Records to process:
⟨
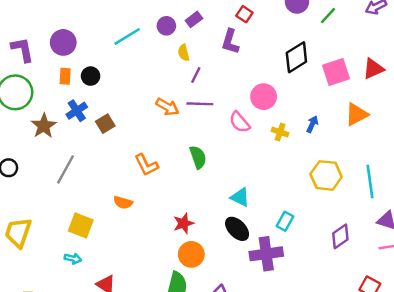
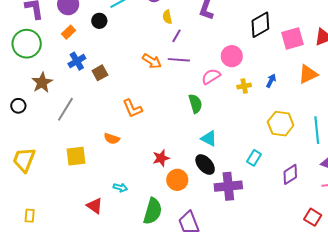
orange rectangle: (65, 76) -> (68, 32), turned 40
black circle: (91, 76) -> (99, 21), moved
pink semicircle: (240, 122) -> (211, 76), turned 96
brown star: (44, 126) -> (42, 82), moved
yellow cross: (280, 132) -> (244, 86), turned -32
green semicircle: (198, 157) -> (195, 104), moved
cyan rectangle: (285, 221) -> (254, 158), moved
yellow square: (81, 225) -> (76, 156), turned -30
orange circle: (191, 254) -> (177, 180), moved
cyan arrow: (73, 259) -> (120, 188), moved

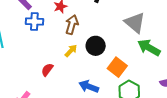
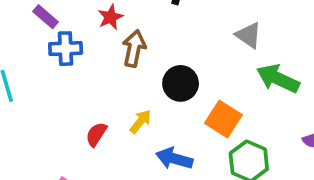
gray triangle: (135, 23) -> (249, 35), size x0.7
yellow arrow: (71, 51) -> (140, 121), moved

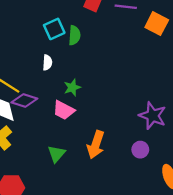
⟩
⟨
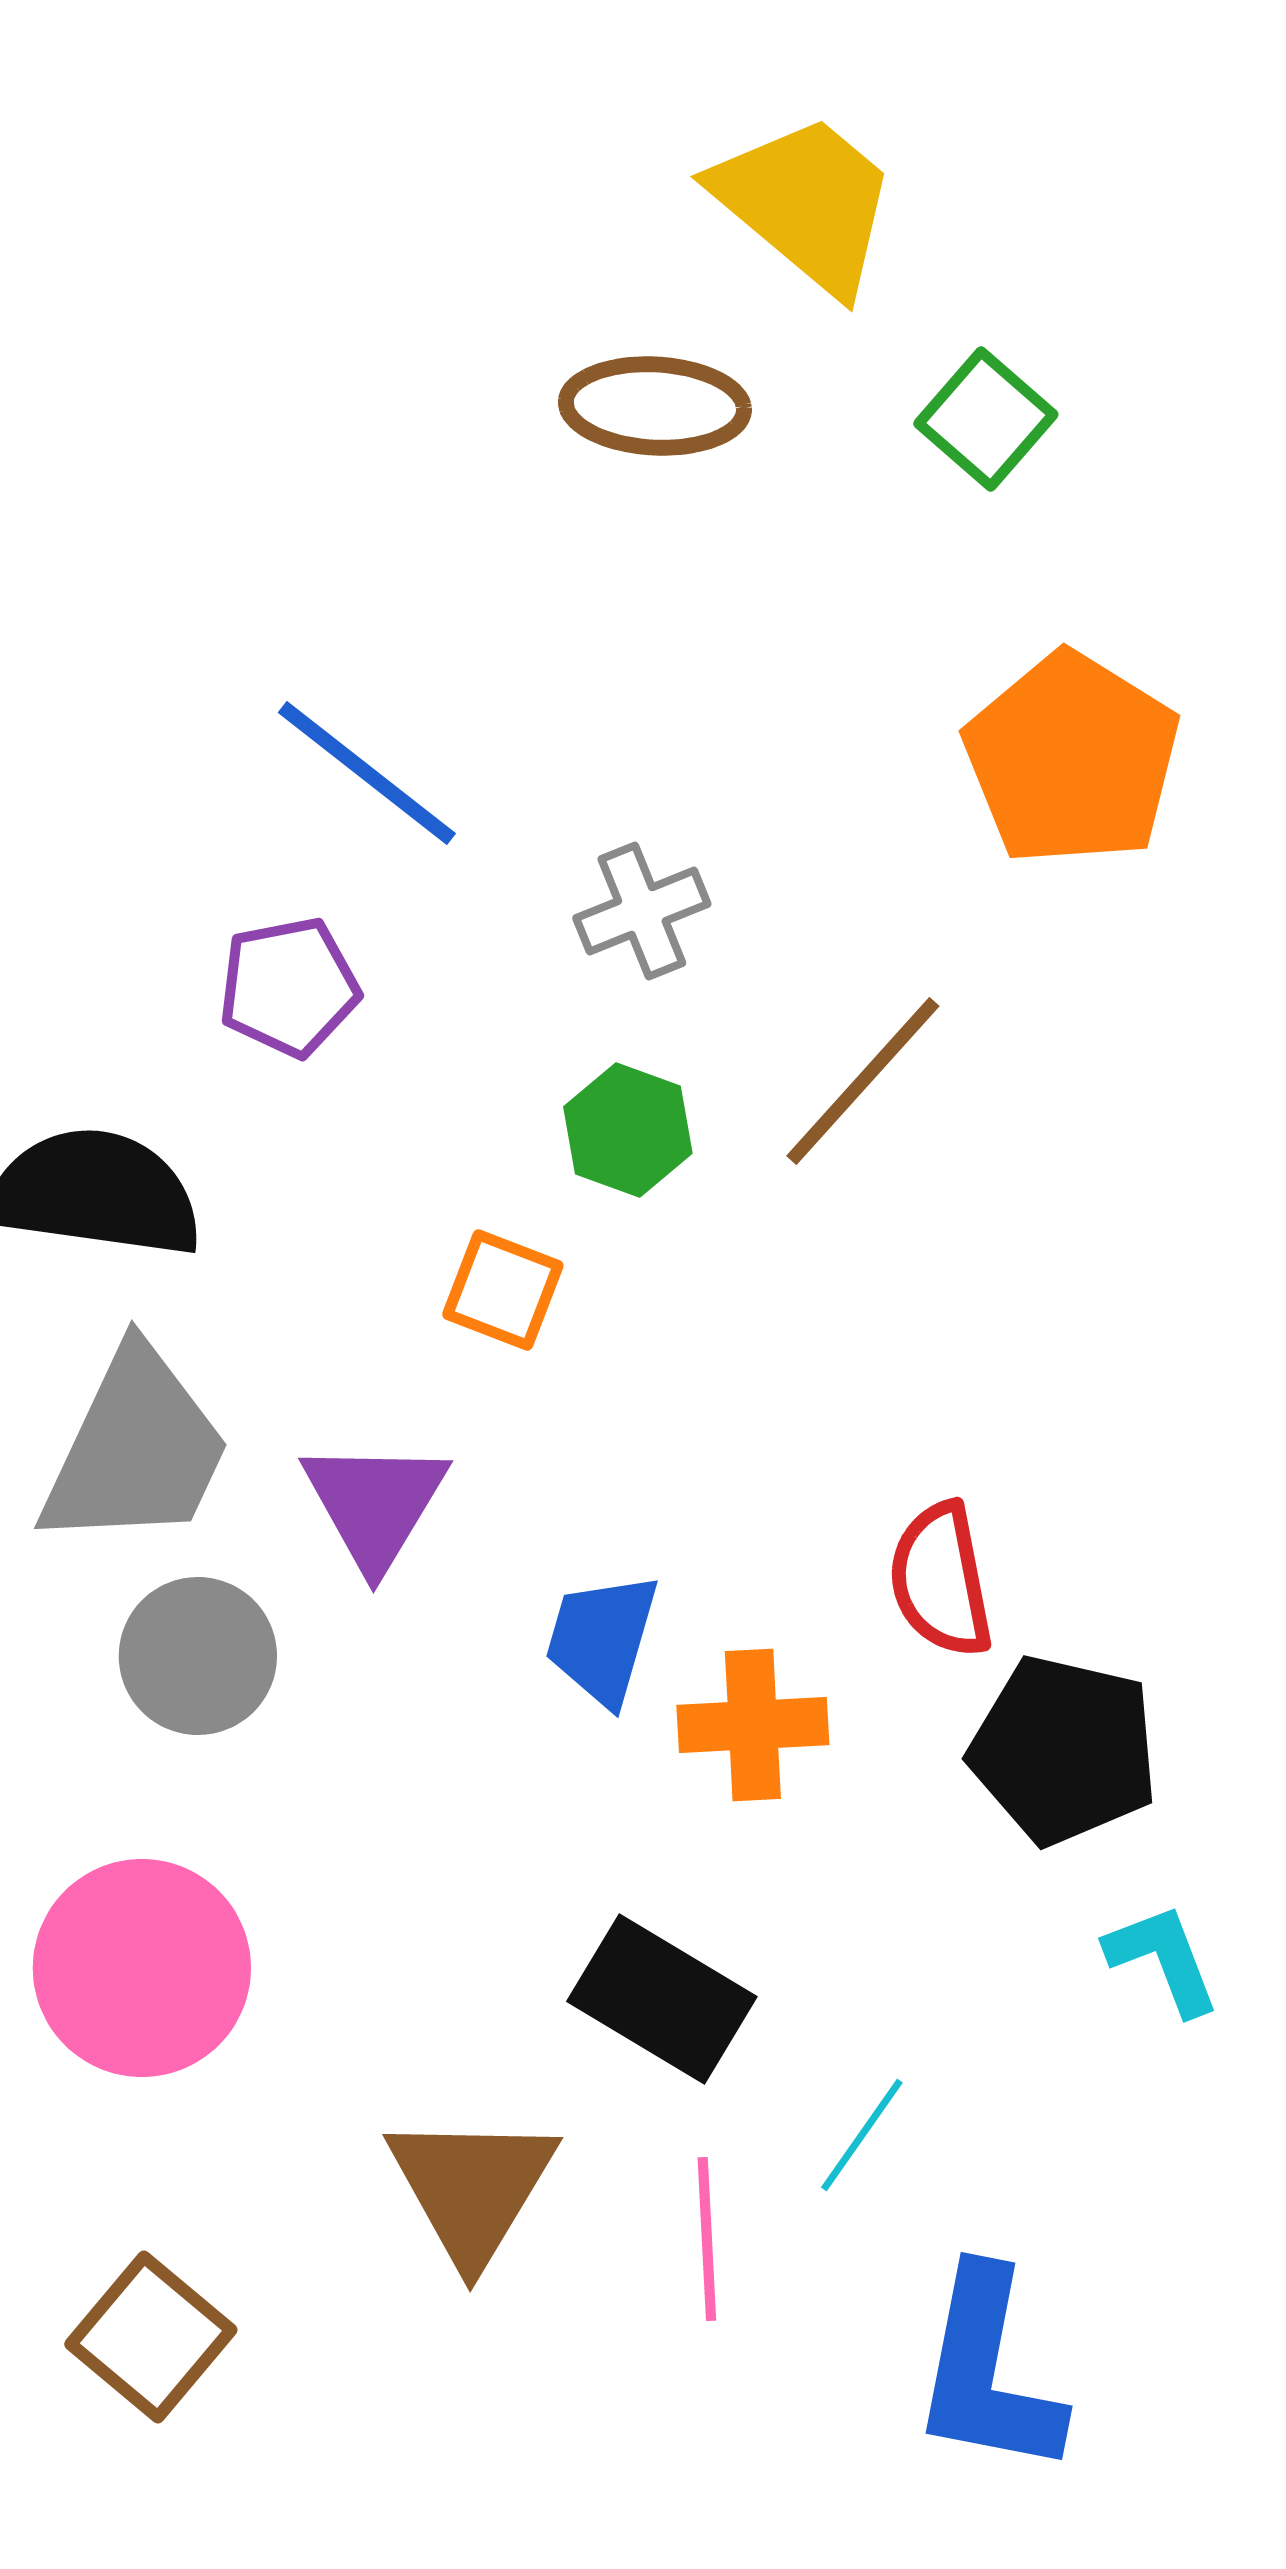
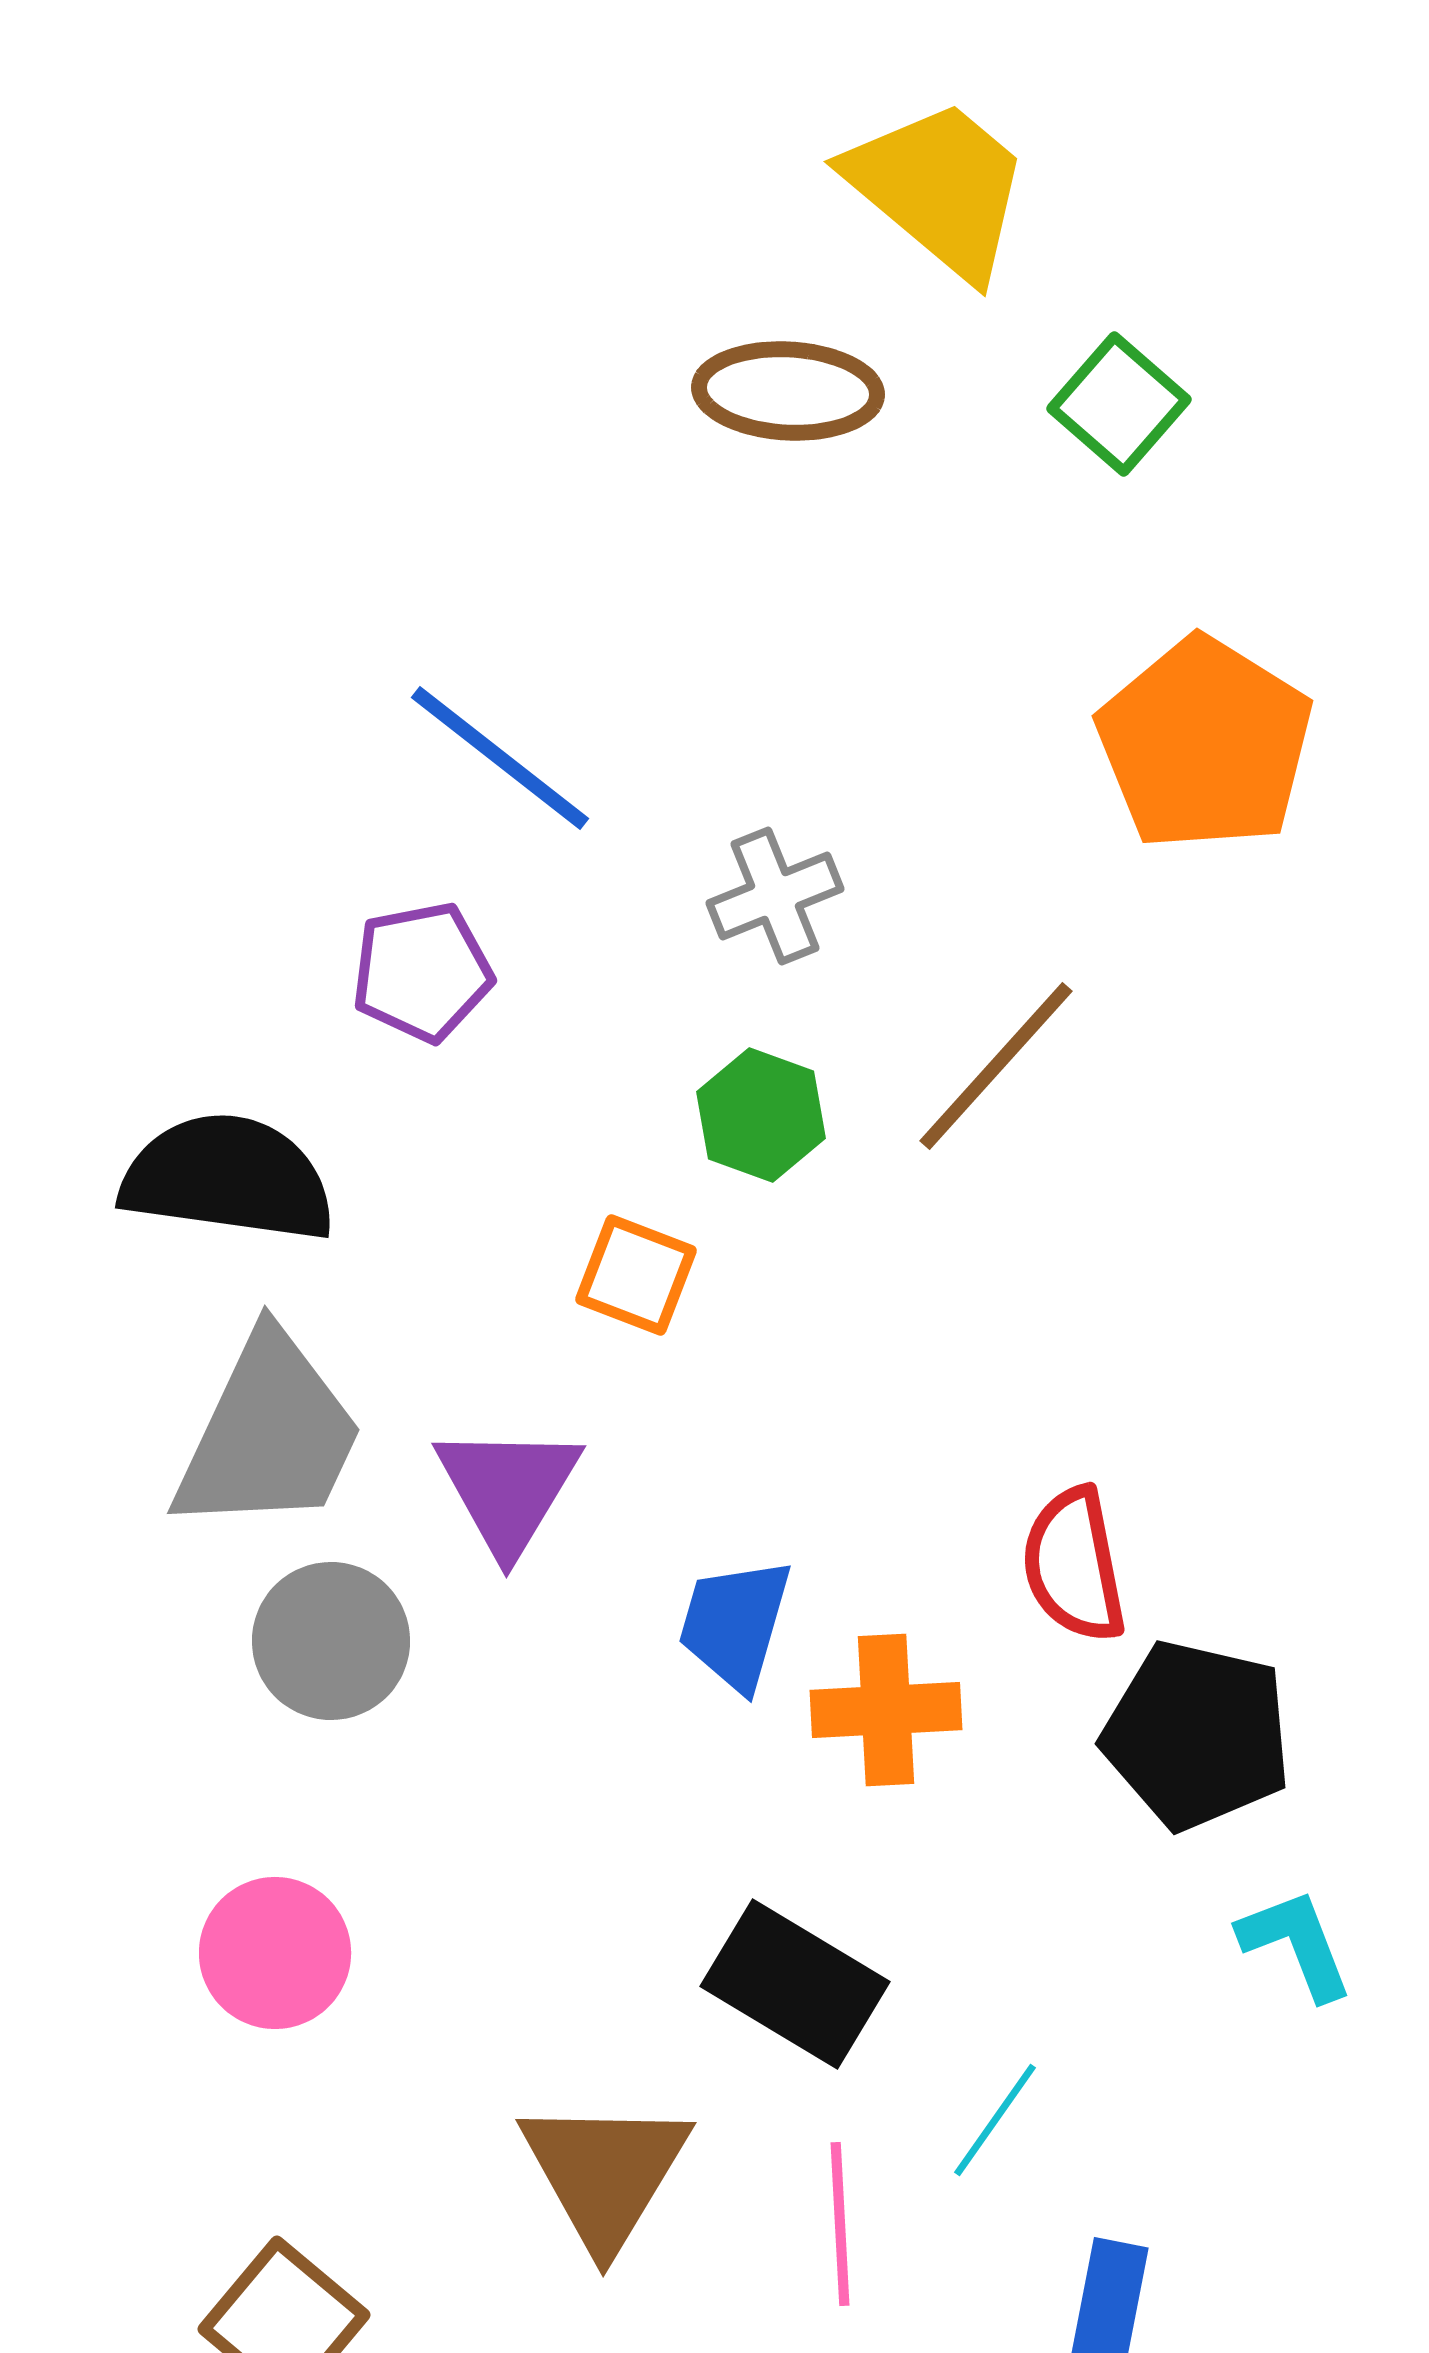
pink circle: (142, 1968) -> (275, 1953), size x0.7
⟩
Exercise description:
Each line above that has the word "yellow" should be copied.

Task solution:
yellow cross: (280, 132) -> (244, 86), turned -32
yellow square: (81, 225) -> (76, 156), turned -30
yellow arrow: (71, 51) -> (140, 121), moved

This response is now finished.